Needed from the data below: all lines that contain the word "purple".

********************

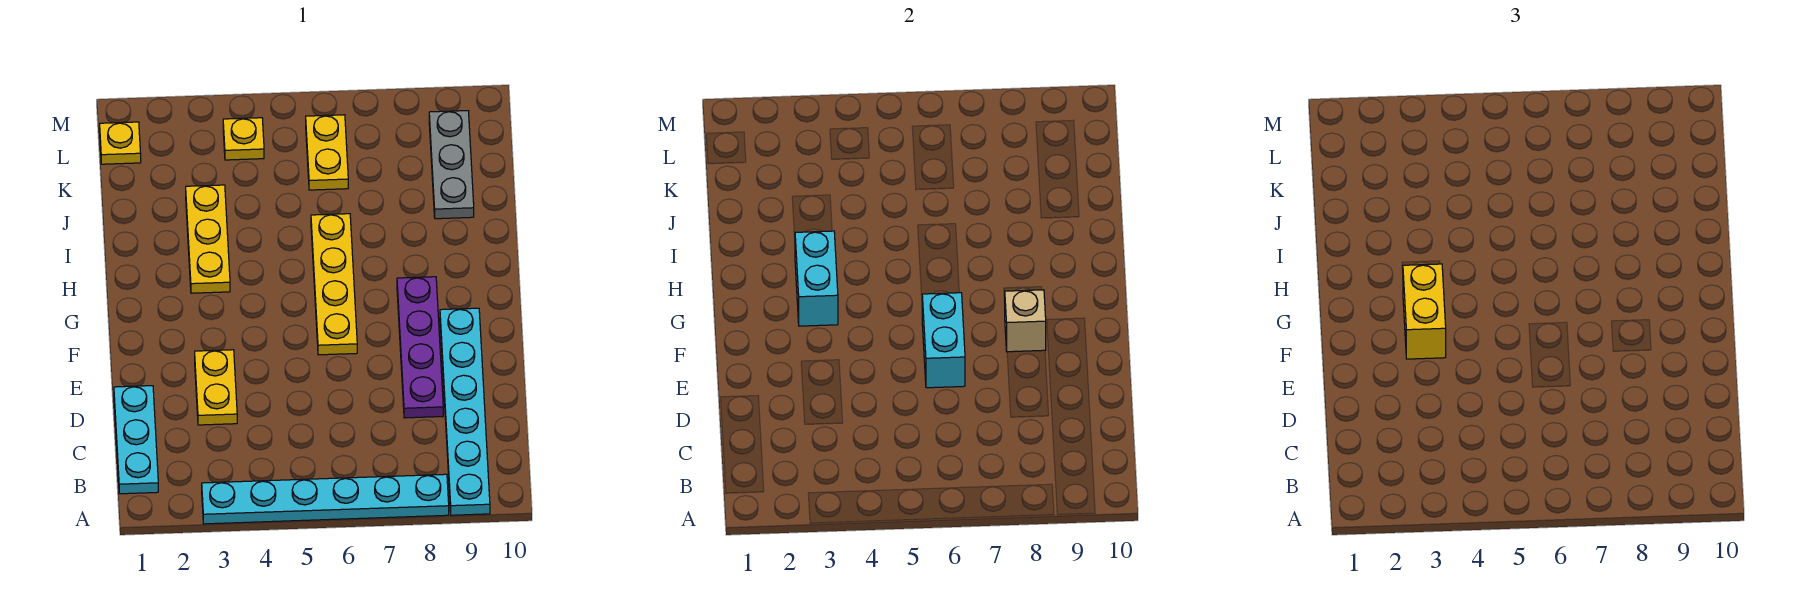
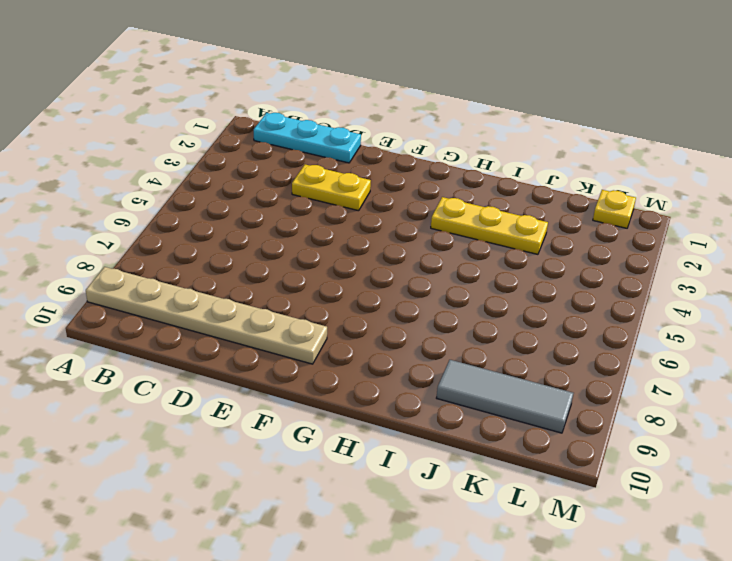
tan plate A9:F9 level 1 -> cyan plate A9:F9 level 1
grey tile J9:L9 level 1 -> grey plate J9:L9 level 1
none -> cyan plate A3:A8 level 1
none -> purple plate D8:G8 level 1
none -> yellow plate F6:I6 level 1

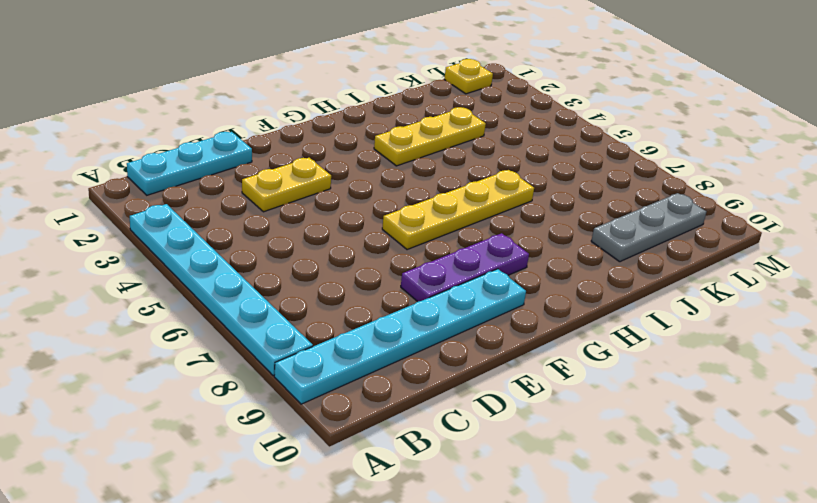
purple plate E8:G8 level 1 -> purple plate D8:G8 level 1
none -> yellow plate K6:L6 level 1
none -> yellow plate L4 level 1
none -> cyan brick E6:F6 level 2

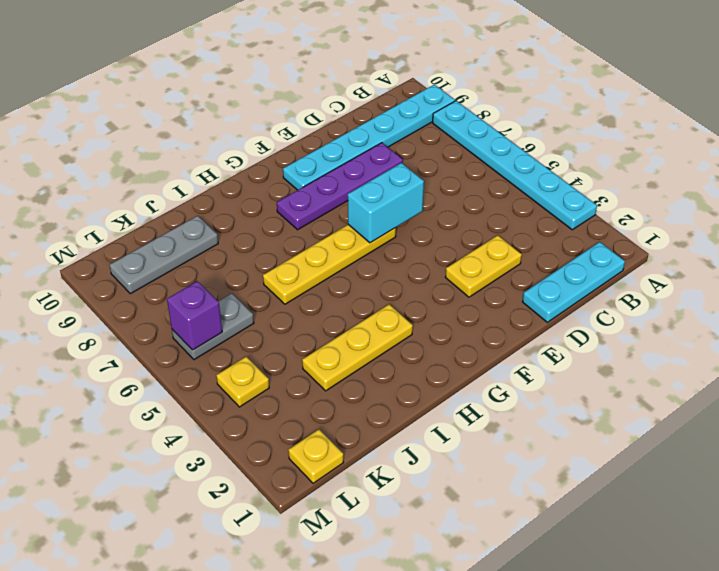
grey plate K6:L6 level 1 -> yellow plate K6:L6 level 1
purple brick L6 level 2 -> none
none -> tan brick F8 level 2
none -> cyan brick G3:H3 level 2
none -> yellow brick F3:G3 level 3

********************

**TASK OUTPUT:**
none -> purple plate D8:G8 level 1
purple plate E8:G8 level 1 -> purple plate D8:G8 level 1
purple brick L6 level 2 -> none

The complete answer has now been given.